Scene change data
►

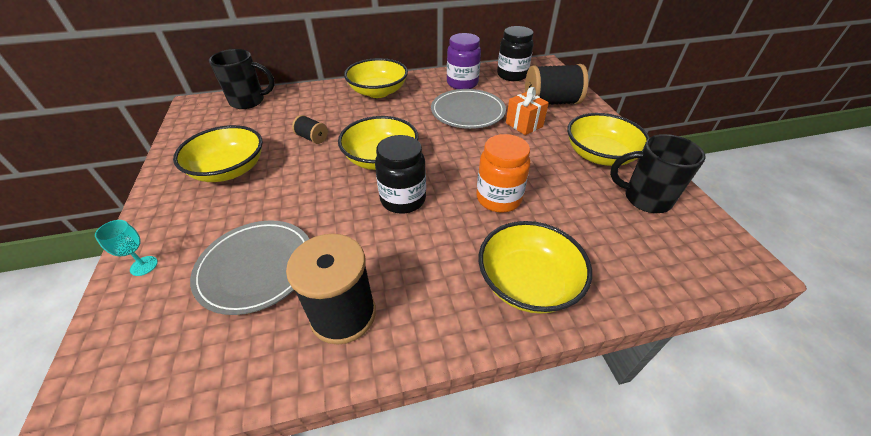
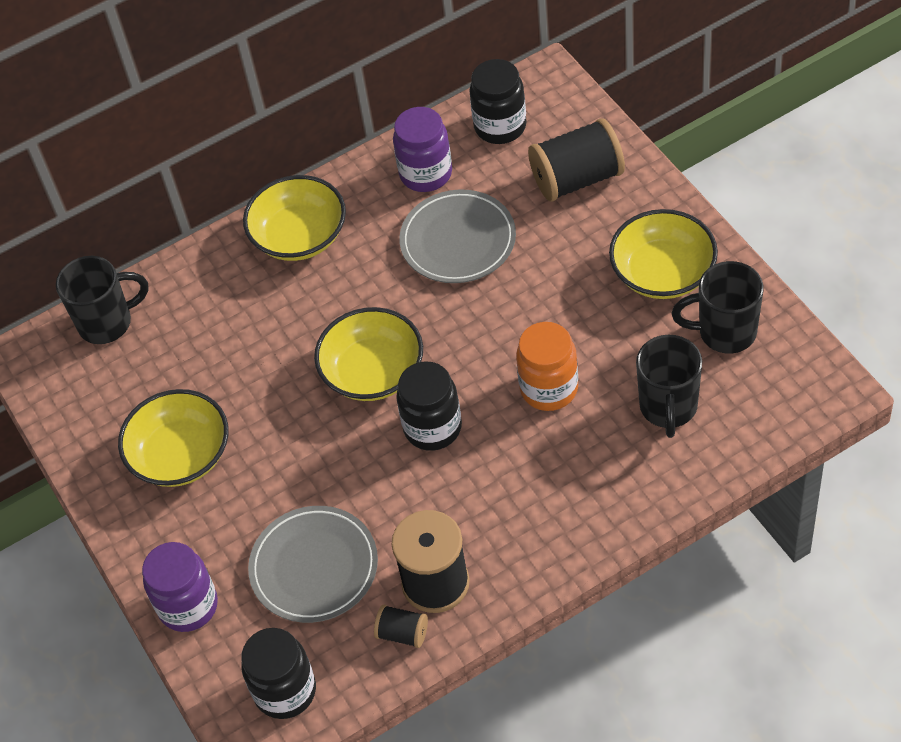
camera: 10 degrees left, 10 degrees up
(144, 266) = (188, 606): turquoise goblet -> purple jar
(147, 372) = (285, 691): none -> black jar
(312, 138) = (256, 365): black spool -> black spool (402, 633)
(524, 125) = (548, 243): orange gift -> none
(527, 282) = (609, 489): yellow bowl -> none
(592, 236) = (668, 408): none -> black mug

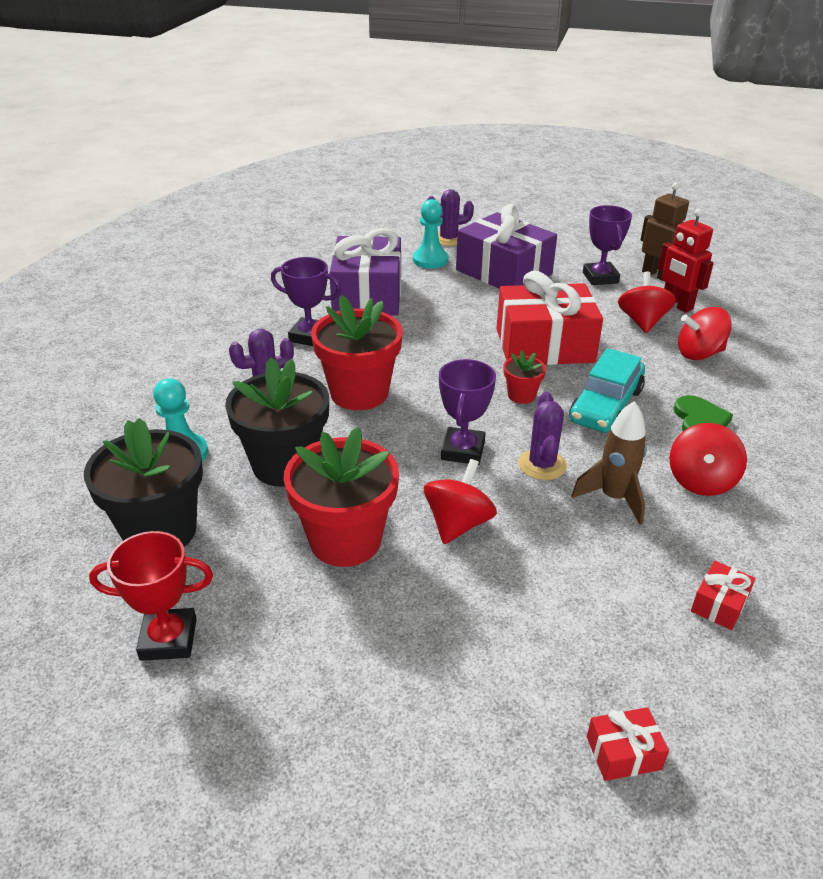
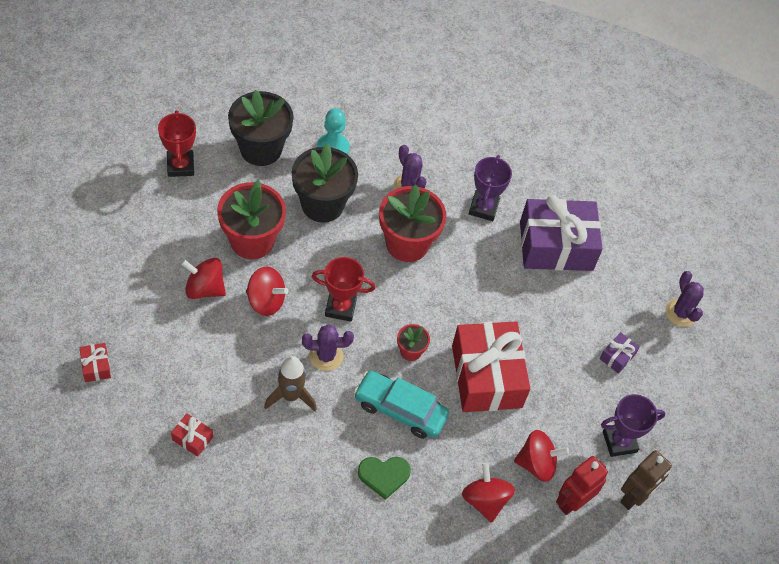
camera: 80 degrees right, 20 degrees up
(430, 260) = (632, 295): turquoise pawn -> none
(463, 450) = (340, 307): purple trophy -> red trophy
(504, 272) = (617, 356): purple gift -> purple gift, size x0.40
(701, 481) = (309, 457): red spinning top -> red spinning top (204, 288)

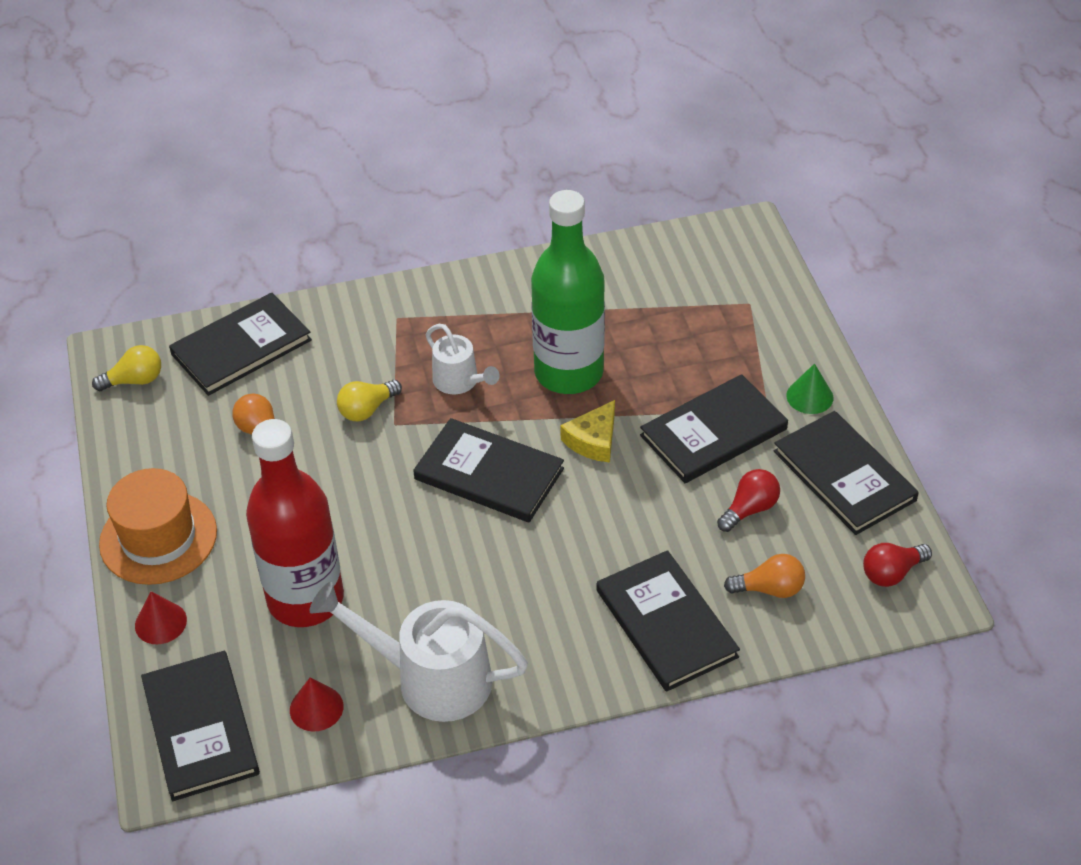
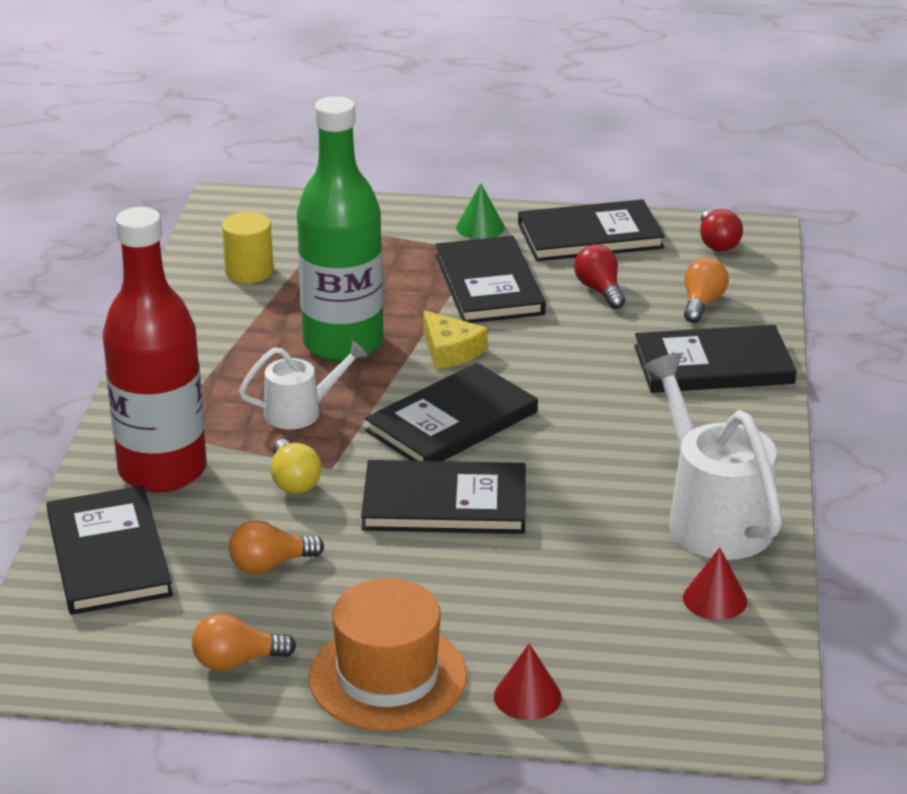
camera: 70 degrees left, 15 degrees down
(134, 380) = (92, 654): yellow light bulb -> none
(150, 453) = (237, 661): none -> orange light bulb
(200, 728) = (703, 690): black book -> black book (444, 503)
(305, 599) = (555, 578): red bottle -> red bottle (162, 470)
(429, 678) = (711, 516): white watering can -> white watering can turned 120 degrees clockwise
(645, 281) = (249, 271): none -> yellow cylinder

◄

The line containing "(305, 599) = (555, 578): red" begins the span, and the last line of the records above ends it. Return that span exactly, and nothing outside it.

(305, 599) = (555, 578): red bottle -> red bottle (162, 470)
(429, 678) = (711, 516): white watering can -> white watering can turned 120 degrees clockwise
(645, 281) = (249, 271): none -> yellow cylinder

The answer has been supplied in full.